*** Block opens ***

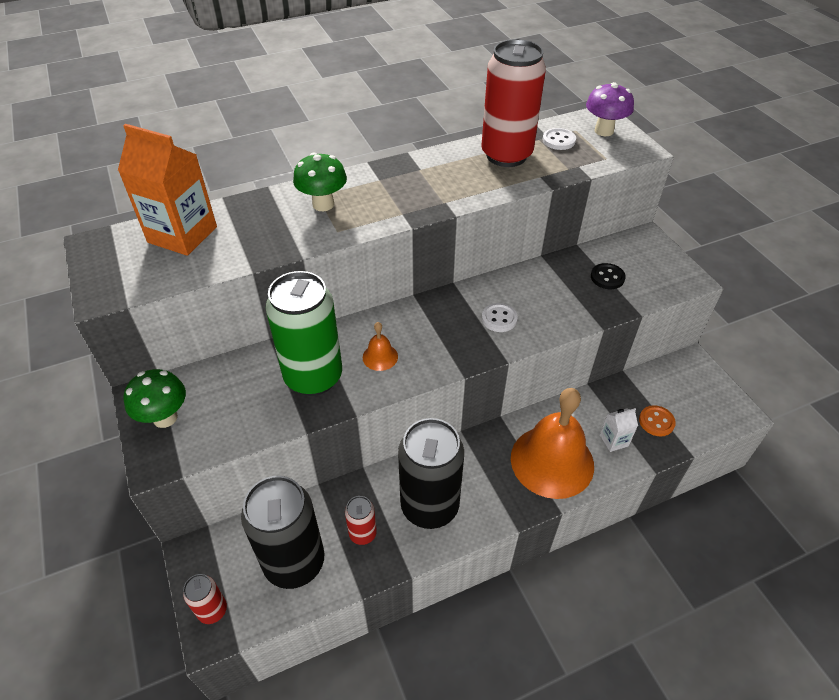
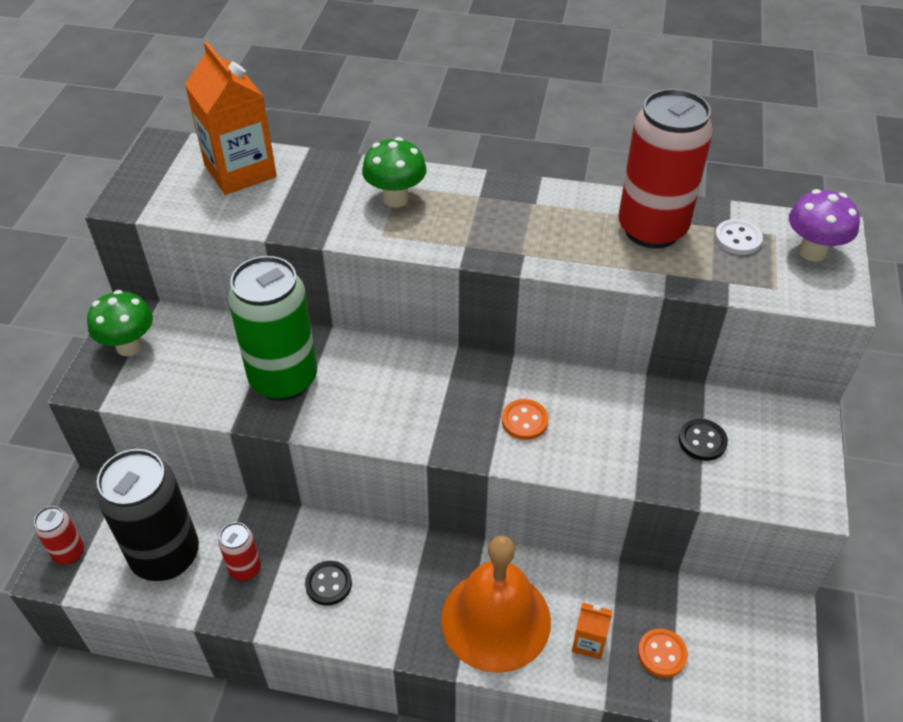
camera: 35 degrees right, 0 degrees up
(380, 357) = (363, 394): orange bell -> none
(429, 506) = (328, 584): black can -> black button
(499, 319) = (524, 421): white button -> orange button
(614, 440) = (588, 642): white carton -> orange carton

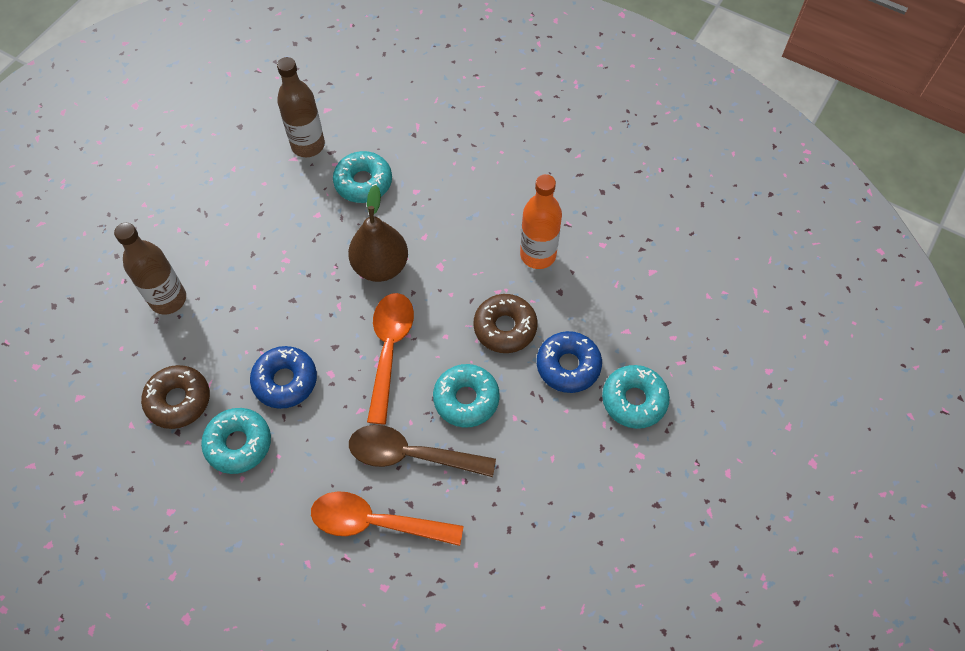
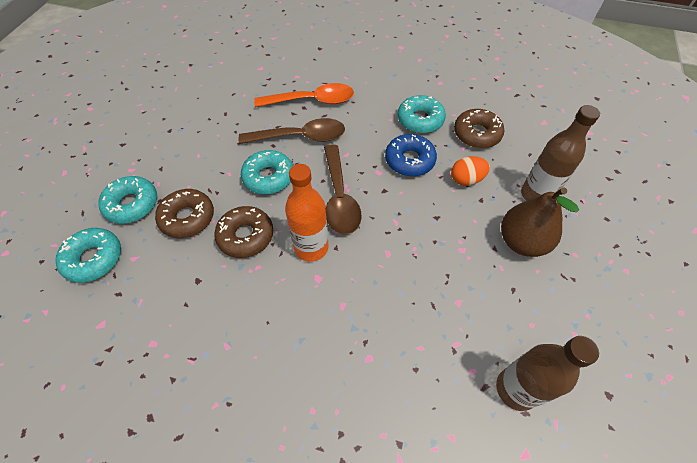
camera: 165 degrees right, 5 degrees down
(233, 337) = (466, 180): none -> orange egg
(363, 182) = (430, 354): turquoise donut -> turquoise donut (94, 259)
(380, 266) = (373, 264): brown pear -> brown pear (521, 242)
(389, 350) = (339, 197): orange spoon -> brown spoon
(538, 255) = (222, 314): orange bottle -> orange bottle (311, 247)
(568, 366) = (187, 218): blue donut -> brown donut

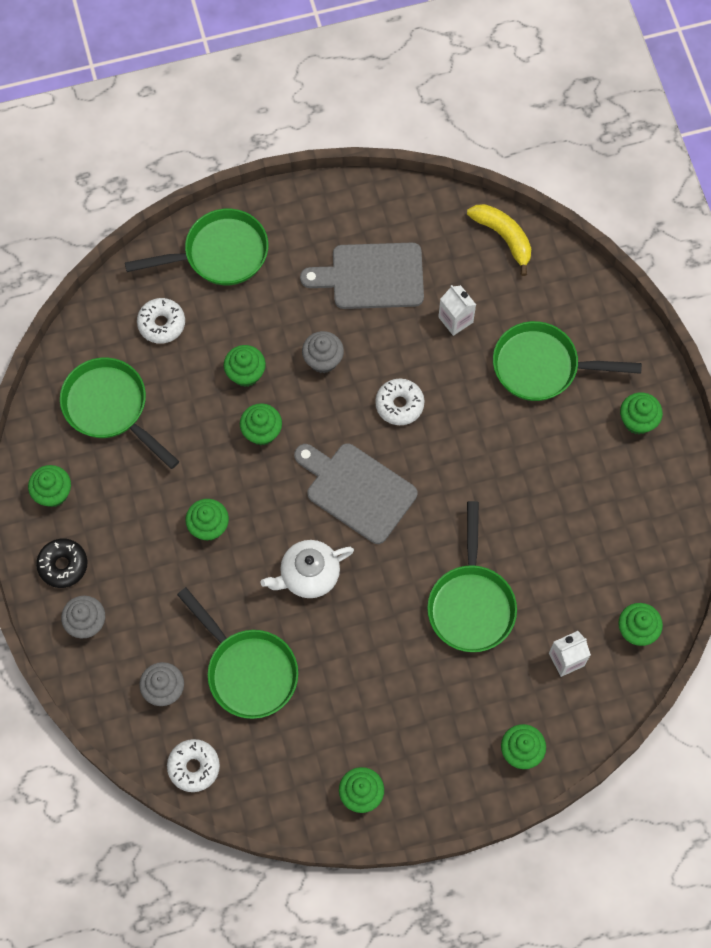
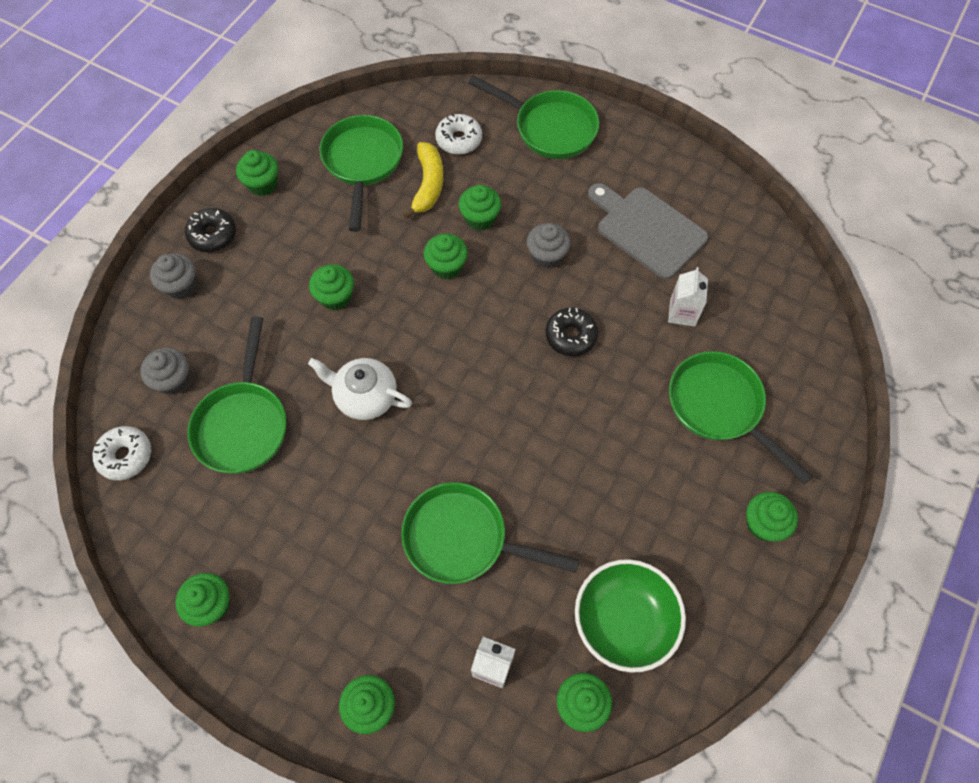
camera: 45 degrees right, 5 degrees down
(357, 490) = (469, 368): grey cutting board -> none
(399, 405) = (570, 336): white donut -> black donut
(471, 603) = (463, 539): green pan -> green pan turned 60 degrees clockwise
(503, 237) = (786, 286): yellow banana -> yellow banana (428, 185)
(614, 559) = (624, 620): none -> green bowl

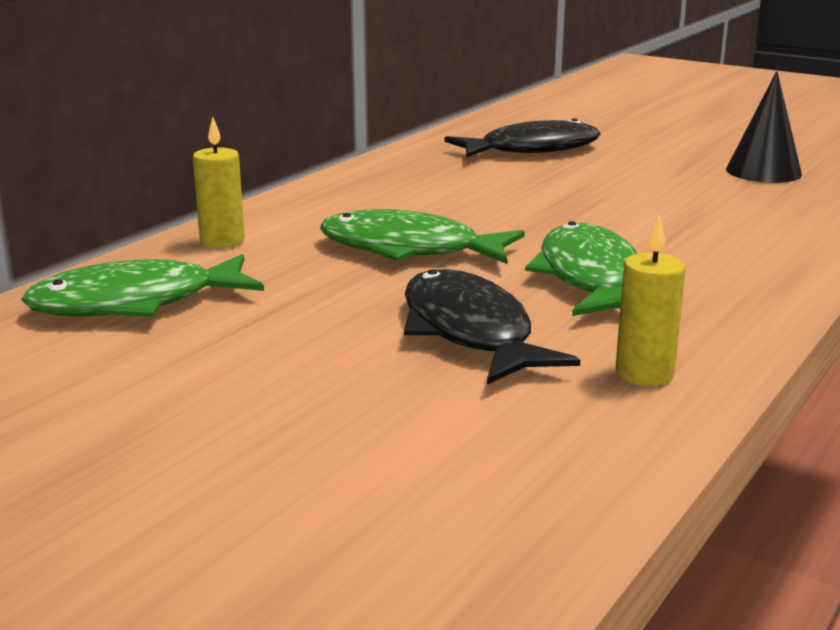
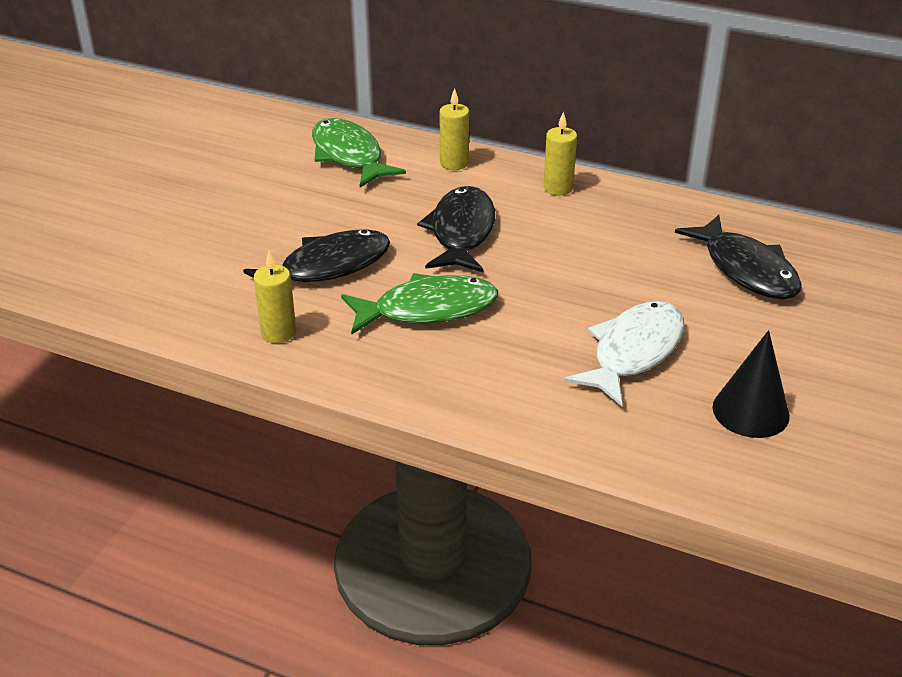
camera: 80 degrees right, 15 degrees up
(329, 198) = (558, 188): none -> yellow candle
(409, 249) = (461, 232): green fish -> black fish
(676, 198) = (633, 352): none -> white fish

*** Block closes ***

To do »
Go through the entries above and report each line with the string "camera" in it.

Answer section »
camera: 35 degrees right, 0 degrees up
camera: 165 degrees right, 5 degrees down
camera: 45 degrees right, 5 degrees down
camera: 80 degrees right, 15 degrees up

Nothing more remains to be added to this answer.